*PROBLEM STATEMENT:*
Express every line of the material below as a JSON list of strings, with one string per line and no entries for blank lines.

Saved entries
----

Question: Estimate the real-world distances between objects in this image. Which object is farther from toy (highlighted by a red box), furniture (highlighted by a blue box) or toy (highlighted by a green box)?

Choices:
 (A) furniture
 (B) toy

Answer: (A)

----

*TASK RESPONSE:*
[
  "Question: Estimate the real-world distances between objects in this image. Which object is farther from toy (highlighted by a red box), furniture (highlighted by a blue box) or toy (highlighted by a green box)?",
  "Choices:",
  " (A) furniture",
  " (B) toy",
  "Answer: (A)"
]